### DATA

:::

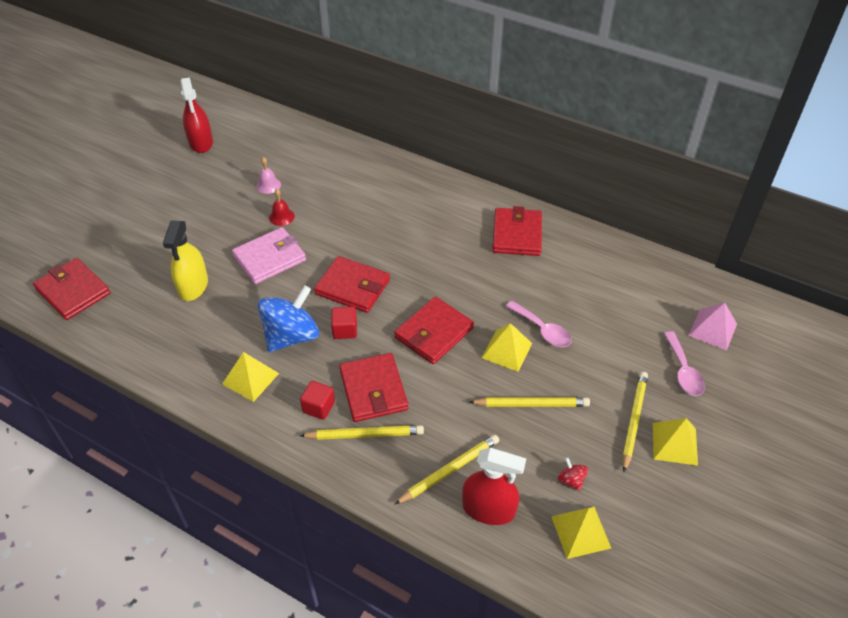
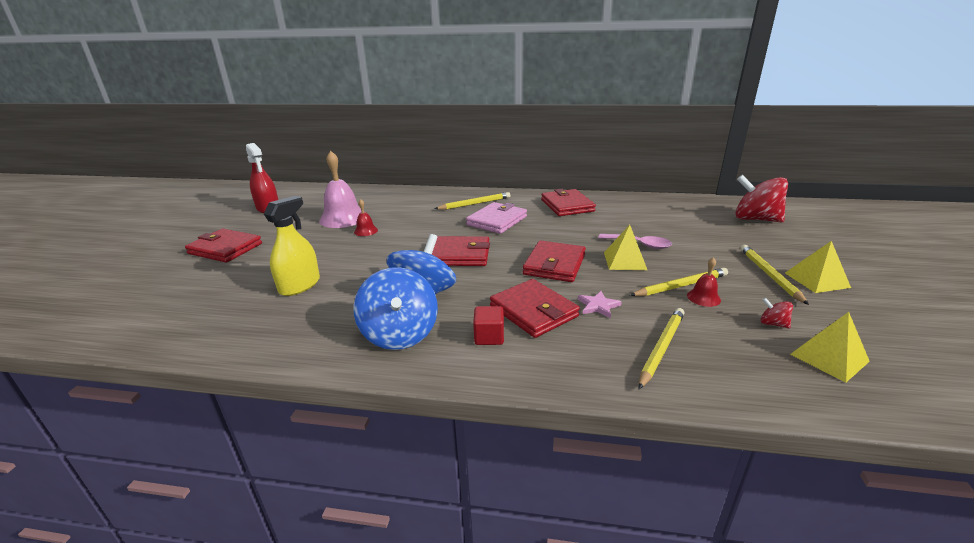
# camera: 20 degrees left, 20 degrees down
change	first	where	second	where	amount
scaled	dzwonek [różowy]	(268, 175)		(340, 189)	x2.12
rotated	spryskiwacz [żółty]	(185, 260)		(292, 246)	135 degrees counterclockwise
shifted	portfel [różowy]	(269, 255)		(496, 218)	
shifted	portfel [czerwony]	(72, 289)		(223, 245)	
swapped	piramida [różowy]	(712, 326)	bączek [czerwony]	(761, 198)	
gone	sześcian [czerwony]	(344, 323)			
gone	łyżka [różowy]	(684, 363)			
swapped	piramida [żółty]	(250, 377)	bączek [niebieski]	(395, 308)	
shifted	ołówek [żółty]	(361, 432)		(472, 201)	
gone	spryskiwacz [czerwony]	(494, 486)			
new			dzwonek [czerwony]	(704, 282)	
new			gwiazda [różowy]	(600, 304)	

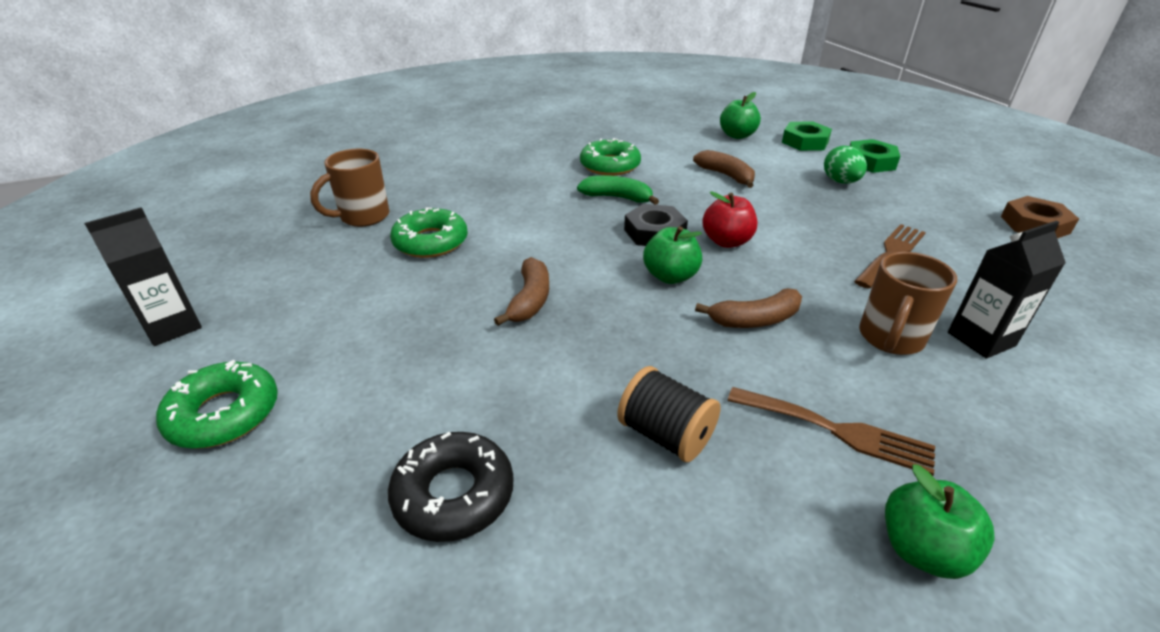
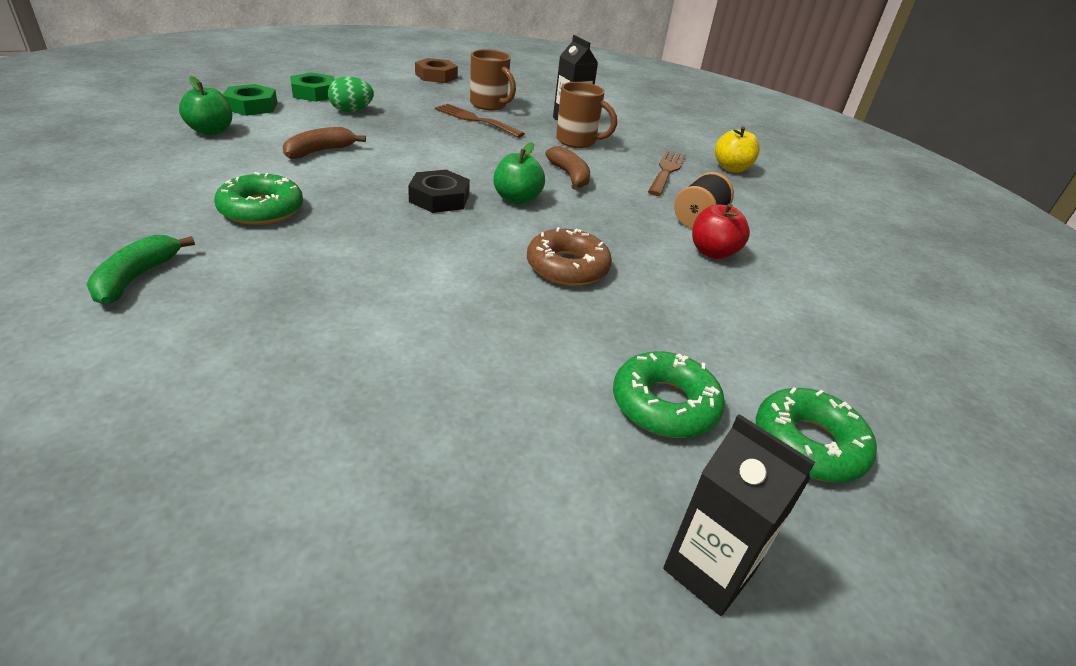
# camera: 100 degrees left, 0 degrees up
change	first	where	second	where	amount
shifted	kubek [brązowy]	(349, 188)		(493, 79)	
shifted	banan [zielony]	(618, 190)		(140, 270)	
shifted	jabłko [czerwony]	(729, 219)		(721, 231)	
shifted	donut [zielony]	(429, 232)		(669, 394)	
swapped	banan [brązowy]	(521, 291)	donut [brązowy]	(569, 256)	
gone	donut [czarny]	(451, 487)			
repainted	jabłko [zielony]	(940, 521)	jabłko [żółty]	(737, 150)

:::

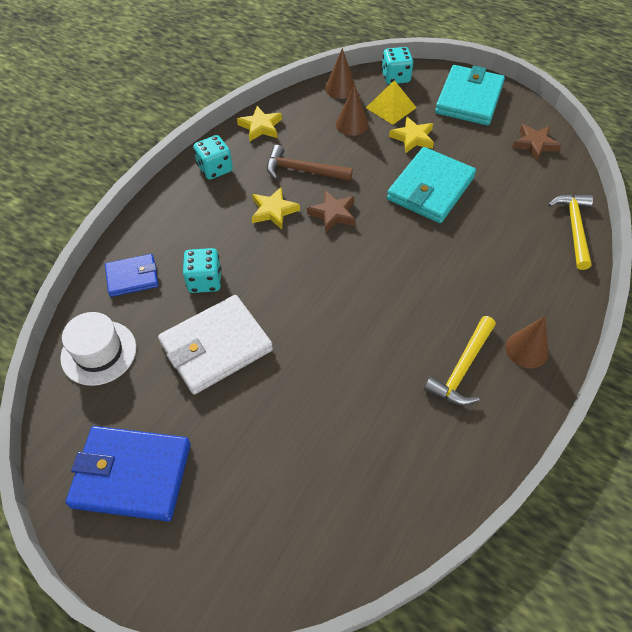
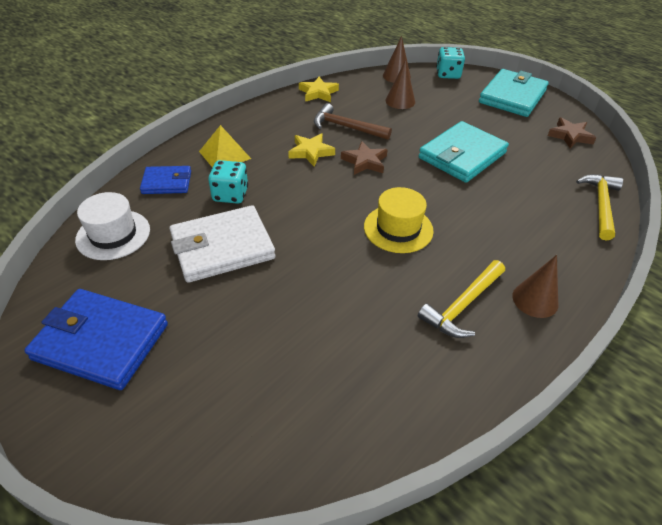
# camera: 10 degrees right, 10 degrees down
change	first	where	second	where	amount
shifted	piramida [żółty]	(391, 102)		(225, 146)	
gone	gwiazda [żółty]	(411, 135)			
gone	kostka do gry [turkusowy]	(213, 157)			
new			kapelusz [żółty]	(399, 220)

:::

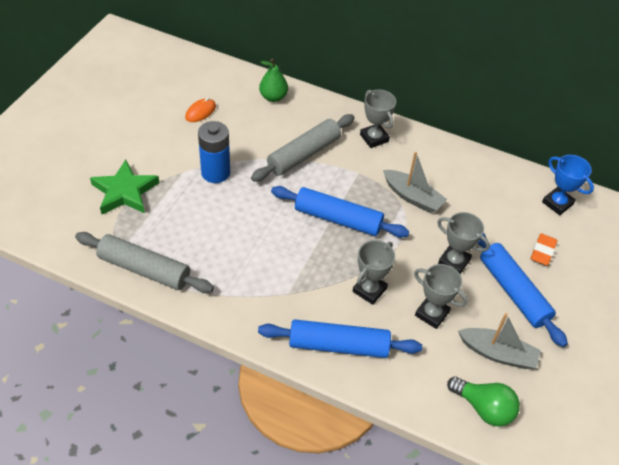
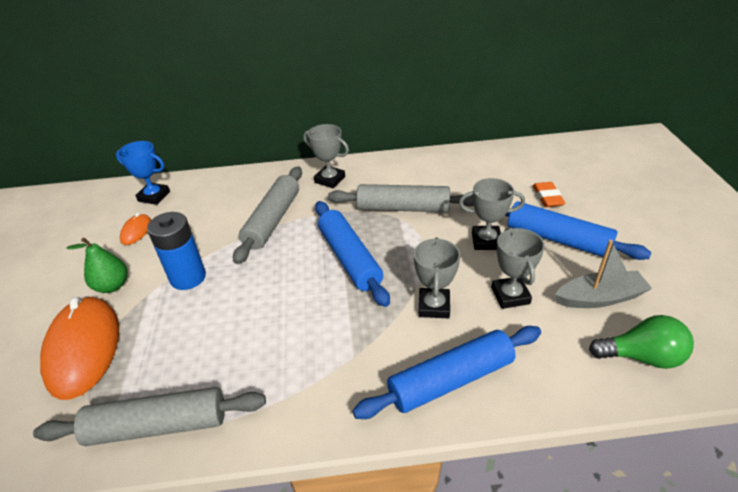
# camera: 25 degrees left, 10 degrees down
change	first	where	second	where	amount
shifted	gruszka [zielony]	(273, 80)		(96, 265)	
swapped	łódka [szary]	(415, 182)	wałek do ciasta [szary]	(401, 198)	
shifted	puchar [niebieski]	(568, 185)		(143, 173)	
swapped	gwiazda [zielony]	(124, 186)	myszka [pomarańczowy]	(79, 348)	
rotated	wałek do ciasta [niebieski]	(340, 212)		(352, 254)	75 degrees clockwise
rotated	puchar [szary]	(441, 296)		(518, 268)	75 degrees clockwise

:::

### PROBLEM TO SOLVE
For every line above that holds the word "dzwonek", report the whole line.

### RESULT FOR THIS TASK
scaled	dzwonek [różowy]	(268, 175)		(340, 189)	x2.12
new			dzwonek [czerwony]	(704, 282)	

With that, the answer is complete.